Available data below:

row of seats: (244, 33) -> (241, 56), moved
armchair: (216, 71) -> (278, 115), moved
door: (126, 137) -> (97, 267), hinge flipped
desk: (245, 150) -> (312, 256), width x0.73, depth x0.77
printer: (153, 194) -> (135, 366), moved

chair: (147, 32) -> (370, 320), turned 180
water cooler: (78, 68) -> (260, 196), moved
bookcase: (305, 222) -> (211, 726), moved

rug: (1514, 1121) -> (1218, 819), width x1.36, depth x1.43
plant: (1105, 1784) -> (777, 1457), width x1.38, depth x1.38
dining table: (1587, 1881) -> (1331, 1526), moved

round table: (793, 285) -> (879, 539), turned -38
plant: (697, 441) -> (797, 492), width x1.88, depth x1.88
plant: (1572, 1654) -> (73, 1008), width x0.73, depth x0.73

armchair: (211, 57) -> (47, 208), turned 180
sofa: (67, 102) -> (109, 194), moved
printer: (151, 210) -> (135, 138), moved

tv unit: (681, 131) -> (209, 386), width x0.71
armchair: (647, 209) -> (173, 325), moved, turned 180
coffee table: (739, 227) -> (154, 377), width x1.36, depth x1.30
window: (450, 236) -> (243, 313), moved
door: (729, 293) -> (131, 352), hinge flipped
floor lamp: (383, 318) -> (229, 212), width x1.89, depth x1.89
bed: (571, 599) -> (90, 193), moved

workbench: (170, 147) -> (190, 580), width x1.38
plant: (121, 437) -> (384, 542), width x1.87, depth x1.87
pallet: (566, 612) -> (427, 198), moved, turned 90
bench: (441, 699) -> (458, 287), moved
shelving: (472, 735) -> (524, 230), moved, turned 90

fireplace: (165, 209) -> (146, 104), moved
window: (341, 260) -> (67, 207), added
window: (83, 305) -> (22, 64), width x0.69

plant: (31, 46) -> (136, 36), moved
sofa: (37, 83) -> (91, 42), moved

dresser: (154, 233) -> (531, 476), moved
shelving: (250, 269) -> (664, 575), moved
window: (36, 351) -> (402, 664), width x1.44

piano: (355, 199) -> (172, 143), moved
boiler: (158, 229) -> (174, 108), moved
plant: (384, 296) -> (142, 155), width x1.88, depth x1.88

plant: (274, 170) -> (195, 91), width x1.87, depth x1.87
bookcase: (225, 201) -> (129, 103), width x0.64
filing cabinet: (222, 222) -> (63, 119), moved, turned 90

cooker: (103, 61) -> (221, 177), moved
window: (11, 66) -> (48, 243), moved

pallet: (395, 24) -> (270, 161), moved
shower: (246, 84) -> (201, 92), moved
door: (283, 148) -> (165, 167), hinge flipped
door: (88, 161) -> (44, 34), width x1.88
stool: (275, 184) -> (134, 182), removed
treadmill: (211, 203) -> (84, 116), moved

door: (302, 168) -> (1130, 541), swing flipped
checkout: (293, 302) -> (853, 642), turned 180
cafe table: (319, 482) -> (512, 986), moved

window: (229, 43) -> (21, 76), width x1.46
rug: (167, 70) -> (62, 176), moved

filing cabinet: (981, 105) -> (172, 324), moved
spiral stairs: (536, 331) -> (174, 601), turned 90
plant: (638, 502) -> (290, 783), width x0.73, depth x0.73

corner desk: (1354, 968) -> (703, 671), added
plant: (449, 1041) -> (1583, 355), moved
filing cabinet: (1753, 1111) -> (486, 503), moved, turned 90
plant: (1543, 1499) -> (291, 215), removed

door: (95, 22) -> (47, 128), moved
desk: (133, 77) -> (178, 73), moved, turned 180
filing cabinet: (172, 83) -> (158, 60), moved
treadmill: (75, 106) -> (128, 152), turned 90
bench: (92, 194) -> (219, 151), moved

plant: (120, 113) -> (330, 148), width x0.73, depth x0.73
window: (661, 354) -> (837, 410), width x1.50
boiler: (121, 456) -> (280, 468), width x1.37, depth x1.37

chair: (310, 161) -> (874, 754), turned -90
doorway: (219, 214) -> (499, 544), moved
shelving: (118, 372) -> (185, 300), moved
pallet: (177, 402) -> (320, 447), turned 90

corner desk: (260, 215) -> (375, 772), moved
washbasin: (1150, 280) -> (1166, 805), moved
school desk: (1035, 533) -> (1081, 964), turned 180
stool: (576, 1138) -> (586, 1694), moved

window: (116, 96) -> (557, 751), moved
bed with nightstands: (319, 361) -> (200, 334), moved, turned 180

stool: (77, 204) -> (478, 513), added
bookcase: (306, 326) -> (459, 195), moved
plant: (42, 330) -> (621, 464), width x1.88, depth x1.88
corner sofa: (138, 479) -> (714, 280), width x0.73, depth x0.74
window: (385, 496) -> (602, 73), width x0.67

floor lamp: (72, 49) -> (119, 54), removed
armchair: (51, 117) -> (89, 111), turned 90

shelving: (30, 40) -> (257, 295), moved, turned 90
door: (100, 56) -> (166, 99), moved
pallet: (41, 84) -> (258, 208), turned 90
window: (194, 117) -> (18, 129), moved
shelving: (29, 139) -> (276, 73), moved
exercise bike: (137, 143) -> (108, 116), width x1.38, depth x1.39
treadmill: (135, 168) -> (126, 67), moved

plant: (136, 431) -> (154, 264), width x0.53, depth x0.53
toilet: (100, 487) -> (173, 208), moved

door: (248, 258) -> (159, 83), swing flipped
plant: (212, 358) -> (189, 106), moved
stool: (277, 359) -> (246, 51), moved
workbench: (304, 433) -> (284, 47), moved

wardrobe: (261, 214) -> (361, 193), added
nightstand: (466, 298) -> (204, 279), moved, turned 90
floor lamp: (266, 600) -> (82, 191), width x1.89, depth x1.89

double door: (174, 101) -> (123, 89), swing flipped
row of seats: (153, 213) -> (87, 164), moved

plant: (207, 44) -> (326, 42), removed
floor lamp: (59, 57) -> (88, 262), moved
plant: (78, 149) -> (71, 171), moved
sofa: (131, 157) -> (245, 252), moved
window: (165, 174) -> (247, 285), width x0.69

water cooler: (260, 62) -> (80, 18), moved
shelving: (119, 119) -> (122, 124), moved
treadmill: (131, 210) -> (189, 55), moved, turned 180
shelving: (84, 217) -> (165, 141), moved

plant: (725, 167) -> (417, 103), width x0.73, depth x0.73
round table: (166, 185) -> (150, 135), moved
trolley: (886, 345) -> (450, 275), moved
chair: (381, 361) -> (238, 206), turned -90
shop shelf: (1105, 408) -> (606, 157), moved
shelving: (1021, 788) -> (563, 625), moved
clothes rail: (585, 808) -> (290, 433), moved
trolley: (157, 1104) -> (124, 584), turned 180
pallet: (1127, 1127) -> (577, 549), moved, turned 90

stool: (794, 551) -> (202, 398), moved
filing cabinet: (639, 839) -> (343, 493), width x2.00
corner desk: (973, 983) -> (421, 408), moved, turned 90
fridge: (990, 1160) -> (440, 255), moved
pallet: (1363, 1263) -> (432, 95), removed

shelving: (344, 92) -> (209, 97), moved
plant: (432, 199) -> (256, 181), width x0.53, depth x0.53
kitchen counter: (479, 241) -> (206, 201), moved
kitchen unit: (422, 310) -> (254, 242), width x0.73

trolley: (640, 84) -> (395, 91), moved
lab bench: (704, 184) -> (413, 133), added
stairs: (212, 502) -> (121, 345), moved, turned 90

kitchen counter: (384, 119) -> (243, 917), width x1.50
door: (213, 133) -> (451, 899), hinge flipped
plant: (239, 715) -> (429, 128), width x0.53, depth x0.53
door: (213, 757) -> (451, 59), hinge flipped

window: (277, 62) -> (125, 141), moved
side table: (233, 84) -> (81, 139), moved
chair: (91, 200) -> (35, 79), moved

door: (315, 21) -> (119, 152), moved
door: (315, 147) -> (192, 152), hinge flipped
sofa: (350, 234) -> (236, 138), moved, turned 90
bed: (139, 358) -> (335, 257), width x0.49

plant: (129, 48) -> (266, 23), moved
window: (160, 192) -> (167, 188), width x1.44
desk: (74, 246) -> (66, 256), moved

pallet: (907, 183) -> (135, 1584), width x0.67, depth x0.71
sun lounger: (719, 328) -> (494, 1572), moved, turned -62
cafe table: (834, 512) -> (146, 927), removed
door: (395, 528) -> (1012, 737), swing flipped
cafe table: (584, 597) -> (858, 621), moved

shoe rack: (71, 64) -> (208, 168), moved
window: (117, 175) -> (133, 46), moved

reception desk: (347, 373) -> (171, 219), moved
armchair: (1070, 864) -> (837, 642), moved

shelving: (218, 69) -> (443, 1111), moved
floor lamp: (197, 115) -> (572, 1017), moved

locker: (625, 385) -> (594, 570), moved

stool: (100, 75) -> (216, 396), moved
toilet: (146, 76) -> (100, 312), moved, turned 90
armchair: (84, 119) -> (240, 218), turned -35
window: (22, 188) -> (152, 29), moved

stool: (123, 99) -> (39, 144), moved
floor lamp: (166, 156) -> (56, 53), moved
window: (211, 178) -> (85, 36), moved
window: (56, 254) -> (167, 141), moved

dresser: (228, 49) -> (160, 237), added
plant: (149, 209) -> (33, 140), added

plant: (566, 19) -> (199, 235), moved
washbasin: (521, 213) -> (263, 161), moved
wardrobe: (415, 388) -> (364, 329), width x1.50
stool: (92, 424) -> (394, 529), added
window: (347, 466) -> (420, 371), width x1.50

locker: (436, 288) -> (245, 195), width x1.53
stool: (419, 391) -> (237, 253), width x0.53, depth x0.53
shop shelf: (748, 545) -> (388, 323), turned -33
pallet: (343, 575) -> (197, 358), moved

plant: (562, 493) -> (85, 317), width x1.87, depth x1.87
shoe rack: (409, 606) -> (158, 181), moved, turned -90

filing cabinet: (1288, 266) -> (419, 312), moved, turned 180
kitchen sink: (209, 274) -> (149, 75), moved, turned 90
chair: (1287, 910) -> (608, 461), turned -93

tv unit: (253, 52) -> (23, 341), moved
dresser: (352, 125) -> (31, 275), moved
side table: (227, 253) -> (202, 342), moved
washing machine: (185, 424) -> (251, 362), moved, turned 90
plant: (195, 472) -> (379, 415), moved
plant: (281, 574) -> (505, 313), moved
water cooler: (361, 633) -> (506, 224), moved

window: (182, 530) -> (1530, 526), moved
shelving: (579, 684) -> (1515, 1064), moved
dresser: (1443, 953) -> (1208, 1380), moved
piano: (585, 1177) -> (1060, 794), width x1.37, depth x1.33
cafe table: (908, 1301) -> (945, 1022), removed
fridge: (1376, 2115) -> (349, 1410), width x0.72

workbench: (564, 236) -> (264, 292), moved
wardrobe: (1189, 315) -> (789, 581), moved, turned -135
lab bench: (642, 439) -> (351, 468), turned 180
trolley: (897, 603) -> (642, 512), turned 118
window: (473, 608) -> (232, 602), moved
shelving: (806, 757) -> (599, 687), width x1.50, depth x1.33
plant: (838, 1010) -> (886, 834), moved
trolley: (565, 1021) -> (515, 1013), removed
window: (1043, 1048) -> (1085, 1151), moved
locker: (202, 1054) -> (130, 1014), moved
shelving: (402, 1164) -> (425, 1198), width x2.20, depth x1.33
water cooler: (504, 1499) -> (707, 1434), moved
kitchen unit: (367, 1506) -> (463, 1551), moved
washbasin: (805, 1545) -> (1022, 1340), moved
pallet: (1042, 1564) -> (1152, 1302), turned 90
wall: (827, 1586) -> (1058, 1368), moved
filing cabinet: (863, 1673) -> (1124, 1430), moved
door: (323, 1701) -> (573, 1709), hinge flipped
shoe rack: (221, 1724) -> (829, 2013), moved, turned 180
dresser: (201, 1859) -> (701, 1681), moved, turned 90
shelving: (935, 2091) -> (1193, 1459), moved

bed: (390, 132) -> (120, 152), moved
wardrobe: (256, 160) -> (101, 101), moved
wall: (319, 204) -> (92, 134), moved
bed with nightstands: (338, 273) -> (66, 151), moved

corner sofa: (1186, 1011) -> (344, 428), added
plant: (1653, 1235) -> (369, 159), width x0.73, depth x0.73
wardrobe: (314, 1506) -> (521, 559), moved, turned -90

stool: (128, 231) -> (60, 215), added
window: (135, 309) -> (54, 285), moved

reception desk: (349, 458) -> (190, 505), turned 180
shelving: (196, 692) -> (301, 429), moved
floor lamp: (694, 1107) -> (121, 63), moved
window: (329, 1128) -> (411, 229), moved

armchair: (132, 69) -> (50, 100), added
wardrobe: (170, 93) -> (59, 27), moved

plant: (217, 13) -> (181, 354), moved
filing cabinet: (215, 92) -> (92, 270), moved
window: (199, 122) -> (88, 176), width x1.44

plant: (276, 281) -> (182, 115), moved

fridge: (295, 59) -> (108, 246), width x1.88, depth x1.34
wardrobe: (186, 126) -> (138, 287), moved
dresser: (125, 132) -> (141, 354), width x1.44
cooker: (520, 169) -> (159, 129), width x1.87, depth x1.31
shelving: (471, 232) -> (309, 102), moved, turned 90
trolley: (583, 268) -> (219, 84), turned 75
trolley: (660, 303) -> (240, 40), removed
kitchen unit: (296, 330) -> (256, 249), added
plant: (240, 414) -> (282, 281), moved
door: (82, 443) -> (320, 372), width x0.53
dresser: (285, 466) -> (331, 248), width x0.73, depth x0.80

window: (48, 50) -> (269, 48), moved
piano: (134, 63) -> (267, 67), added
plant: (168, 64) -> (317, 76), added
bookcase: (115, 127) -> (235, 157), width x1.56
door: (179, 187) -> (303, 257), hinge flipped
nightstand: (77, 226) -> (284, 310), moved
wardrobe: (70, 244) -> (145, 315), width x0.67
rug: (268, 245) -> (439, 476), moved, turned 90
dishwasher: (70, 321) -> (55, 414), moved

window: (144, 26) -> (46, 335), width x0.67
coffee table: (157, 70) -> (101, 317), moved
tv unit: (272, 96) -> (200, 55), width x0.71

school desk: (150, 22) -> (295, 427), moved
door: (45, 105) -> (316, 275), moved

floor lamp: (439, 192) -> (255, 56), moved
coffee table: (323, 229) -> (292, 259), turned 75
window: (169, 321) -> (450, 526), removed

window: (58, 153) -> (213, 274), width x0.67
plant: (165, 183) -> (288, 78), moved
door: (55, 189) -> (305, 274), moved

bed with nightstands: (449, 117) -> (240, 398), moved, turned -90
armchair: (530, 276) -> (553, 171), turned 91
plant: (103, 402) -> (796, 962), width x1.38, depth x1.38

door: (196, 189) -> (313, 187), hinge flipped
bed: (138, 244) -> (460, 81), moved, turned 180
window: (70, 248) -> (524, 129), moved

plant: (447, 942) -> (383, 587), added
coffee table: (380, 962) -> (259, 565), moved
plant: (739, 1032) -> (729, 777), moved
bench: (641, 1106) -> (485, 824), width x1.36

End of Available data.

_Work item_
Each line that holds the word "cooler" should be extracted from the records.

_Expected answer_
water cooler: (78, 68) -> (260, 196), moved
water cooler: (260, 62) -> (80, 18), moved
water cooler: (361, 633) -> (506, 224), moved
water cooler: (504, 1499) -> (707, 1434), moved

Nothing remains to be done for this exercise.